SOURCE RECORDS START

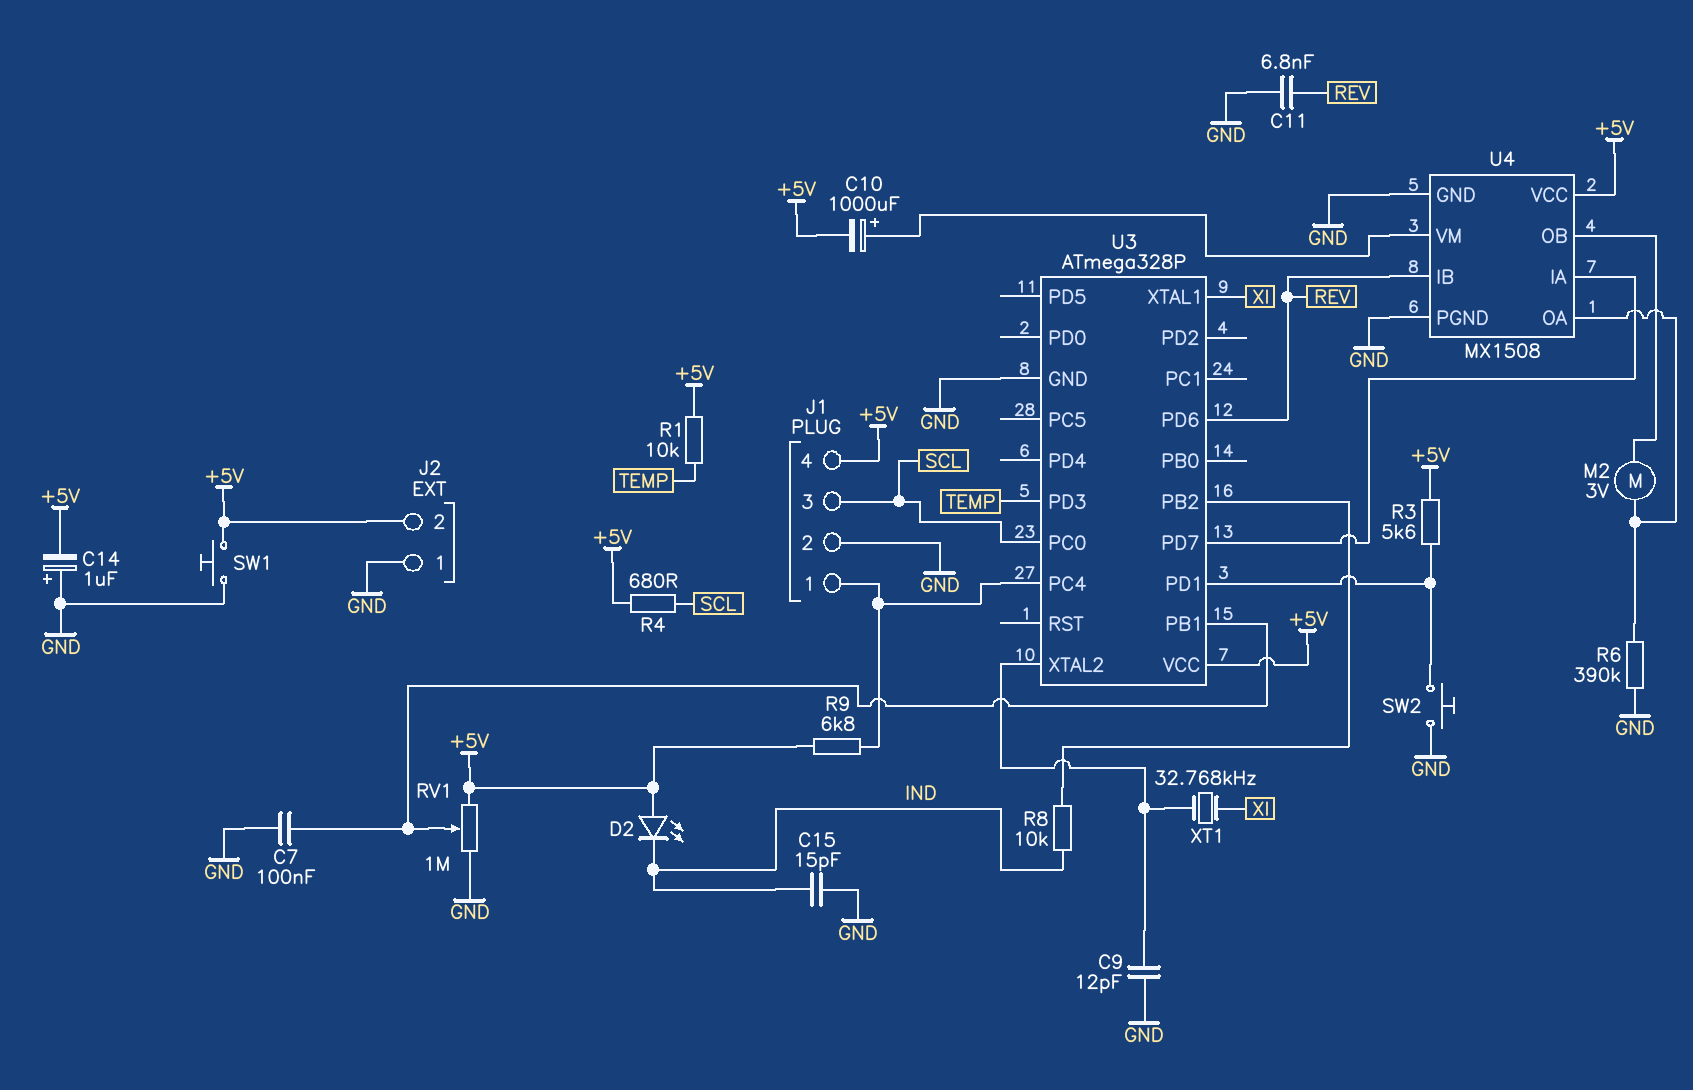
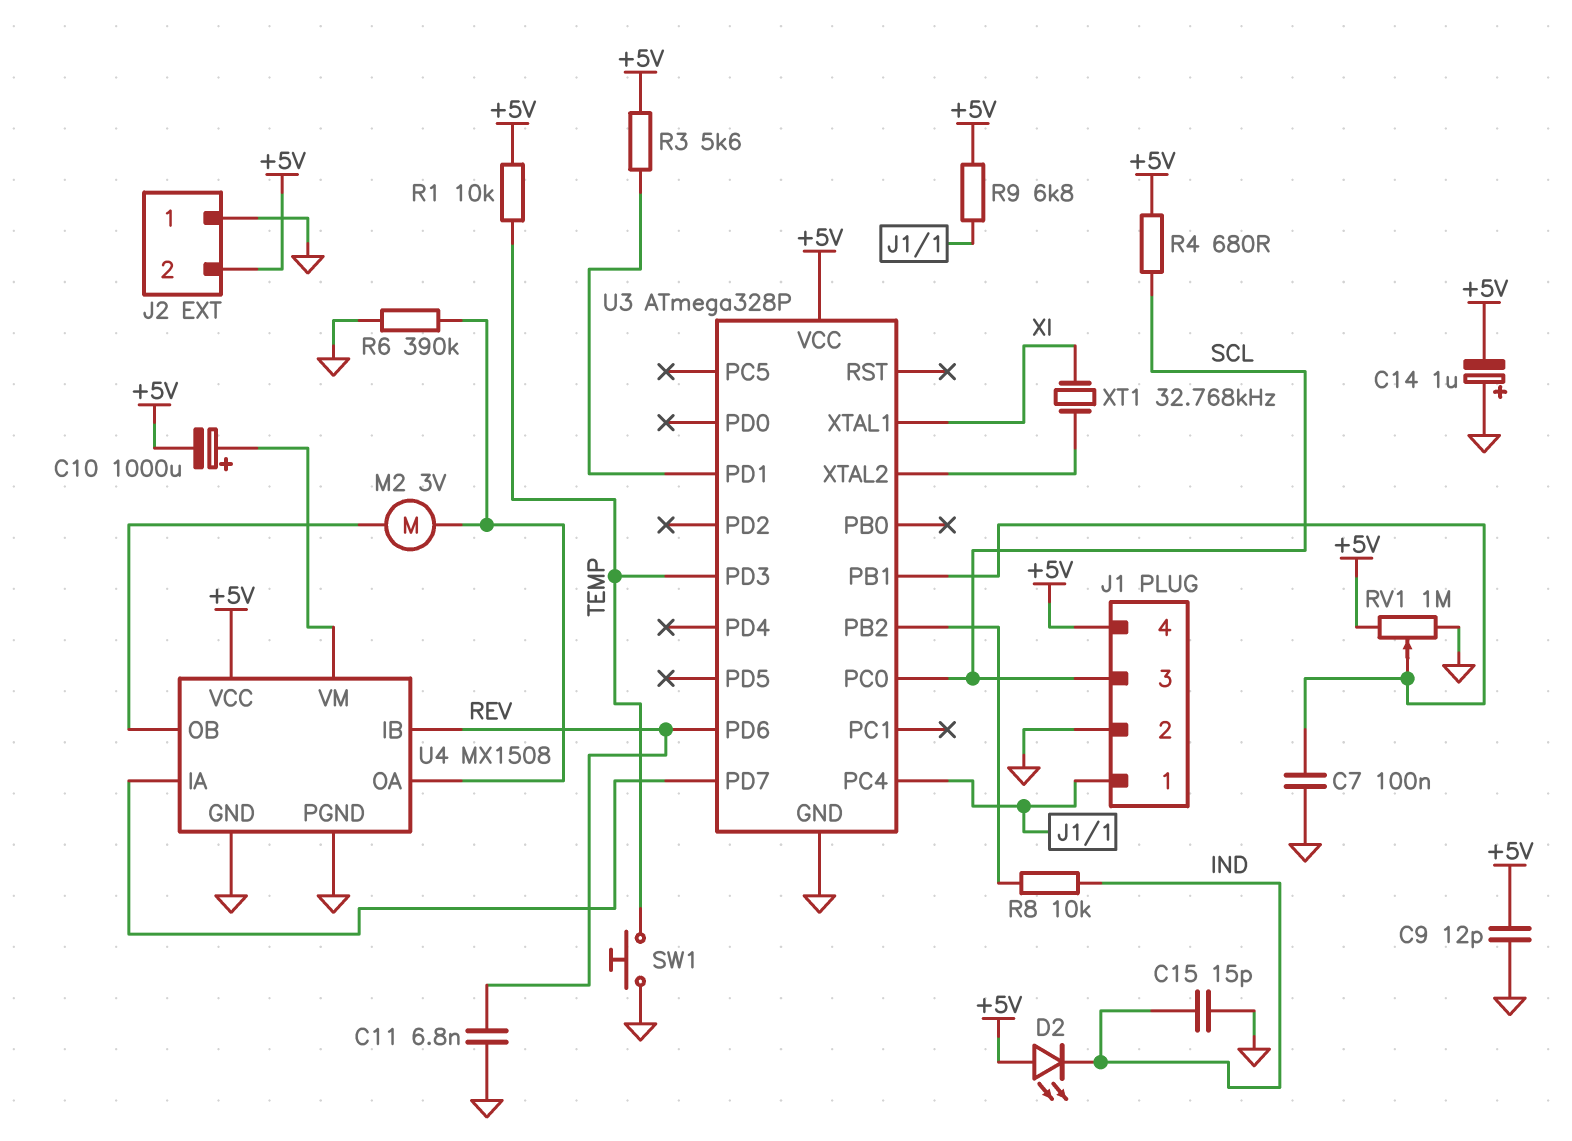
C9: 12pF (GND, U3/XTAL2) -> 12pF (+5V, GND)
SW1: button (+5V, GND) -> button (GND, TEMP)
SW2: button (GND, U3/PD1) -> none

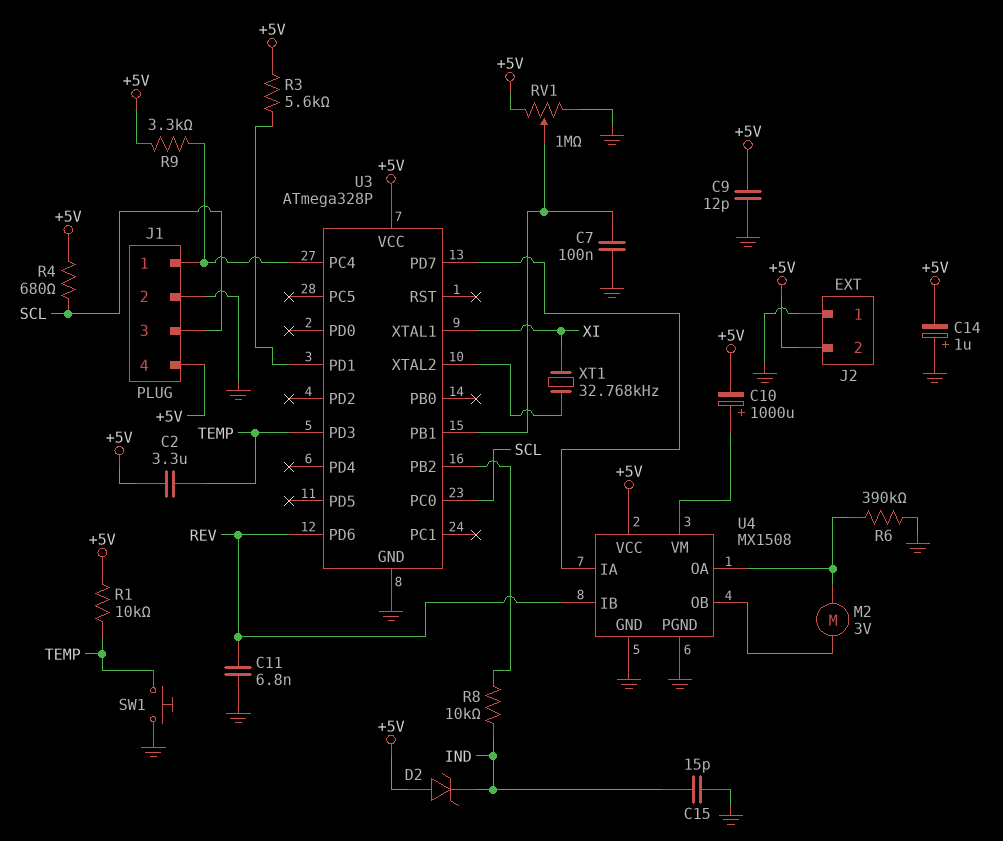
C2: none -> 3.3uF (+5V, TEMP)
D2: LED (A +5V, K IND) -> zener (A +5V, K IND)
R9: 6.8k (+5V, J1/1) -> 3.3k (+5V, J1/1)

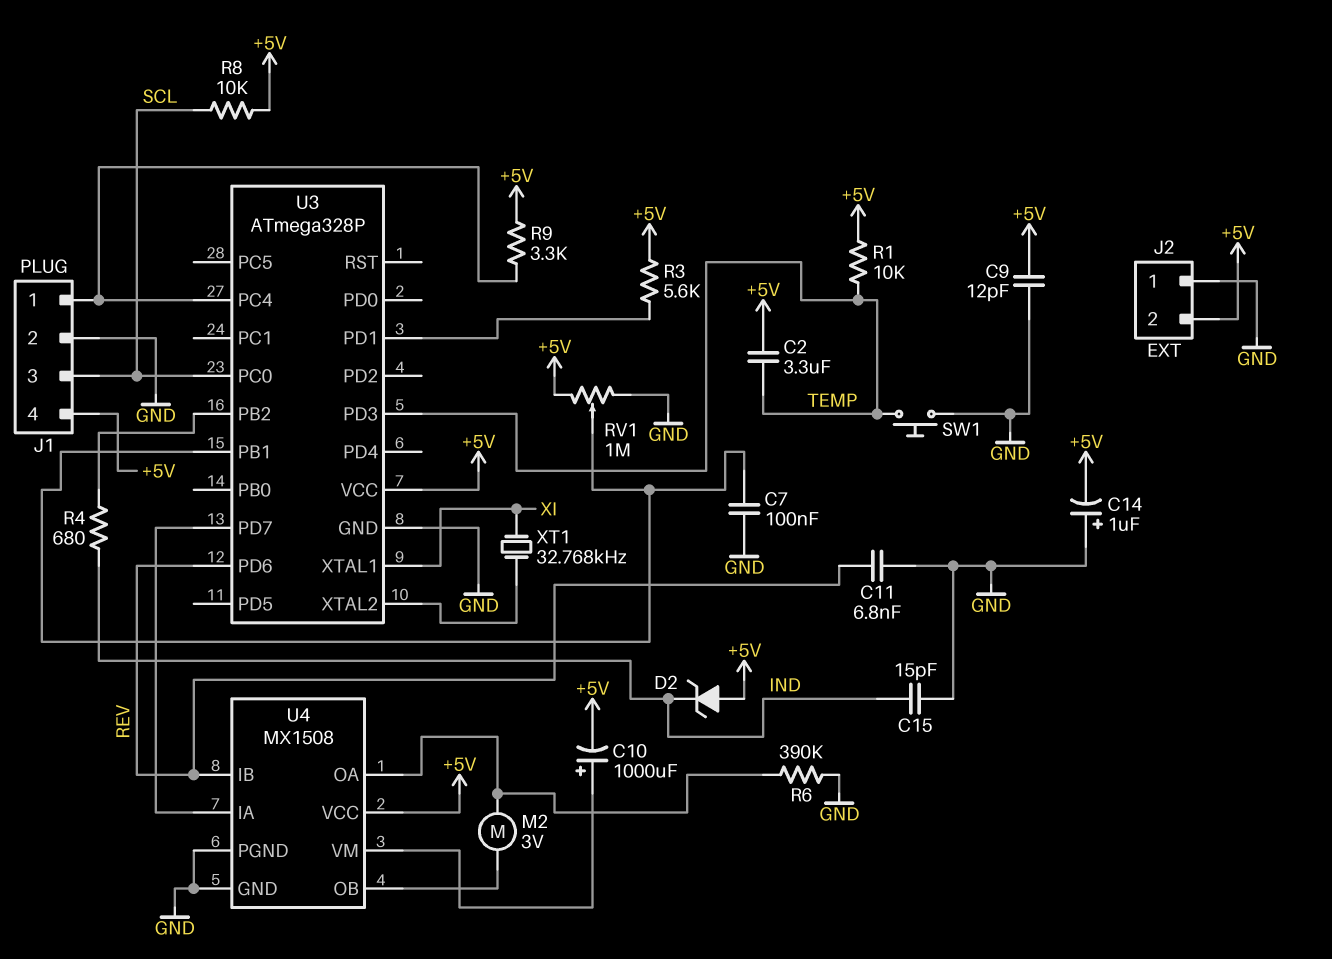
R4: 680 (+5V, SCL) -> 680 (IND, U3/PB2)
R8: 10k (IND, U3/PB2) -> 10k (+5V, SCL)

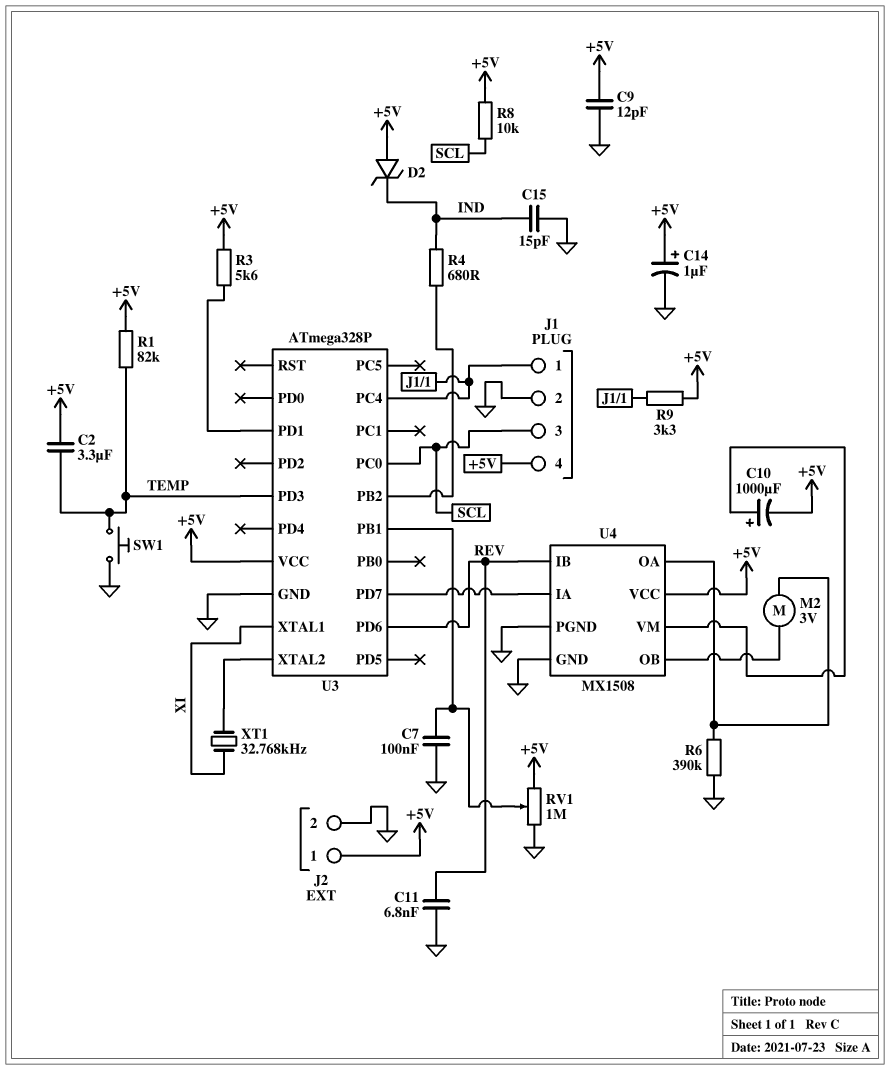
C14: 1uF (plus GND, minus +5V) -> 1uF (plus +5V, minus GND)
J2 pin 1: GND -> +5V
J2 pin 2: +5V -> GND
R1: 10k (+5V, TEMP) -> 82k (+5V, TEMP)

SOURCE RECORDS END

[TASK ITEM]
Looking at the entries above, copy out every line in which "TEMP" occurs.

[YOUR RESPONSE]
SW1: button (+5V, GND) -> button (GND, TEMP)
C2: none -> 3.3uF (+5V, TEMP)
R1: 10k (+5V, TEMP) -> 82k (+5V, TEMP)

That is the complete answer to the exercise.